Segment Start: Materials provided
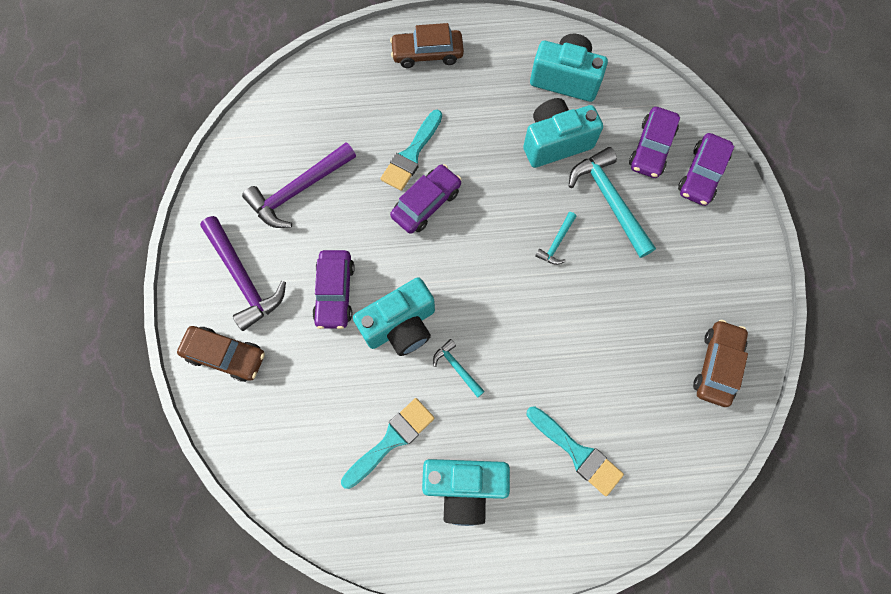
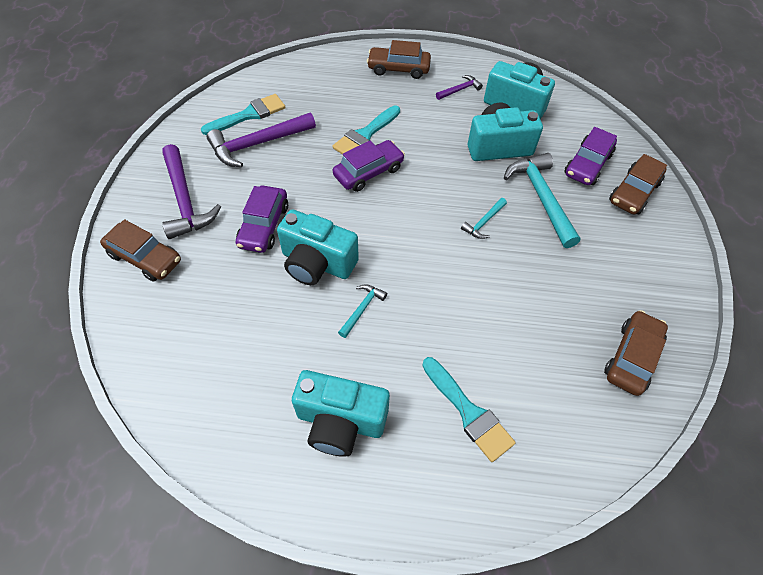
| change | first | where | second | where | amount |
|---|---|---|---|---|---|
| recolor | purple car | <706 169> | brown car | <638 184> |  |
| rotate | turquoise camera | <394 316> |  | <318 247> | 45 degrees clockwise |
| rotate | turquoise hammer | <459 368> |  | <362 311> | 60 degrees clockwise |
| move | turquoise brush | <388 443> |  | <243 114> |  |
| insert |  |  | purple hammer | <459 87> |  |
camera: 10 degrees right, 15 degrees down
Segment End: Materials provided
__Work required__.
Would you restate all of the data above word for word, omitting the pictures?

__Output of the exercise__.
| change | first | where | second | where | amount |
|---|---|---|---|---|---|
| recolor | purple car | <706 169> | brown car | <638 184> |  |
| rotate | turquoise camera | <394 316> |  | <318 247> | 45 degrees clockwise |
| rotate | turquoise hammer | <459 368> |  | <362 311> | 60 degrees clockwise |
| move | turquoise brush | <388 443> |  | <243 114> |  |
| insert |  |  | purple hammer | <459 87> |  |
camera: 10 degrees right, 15 degrees down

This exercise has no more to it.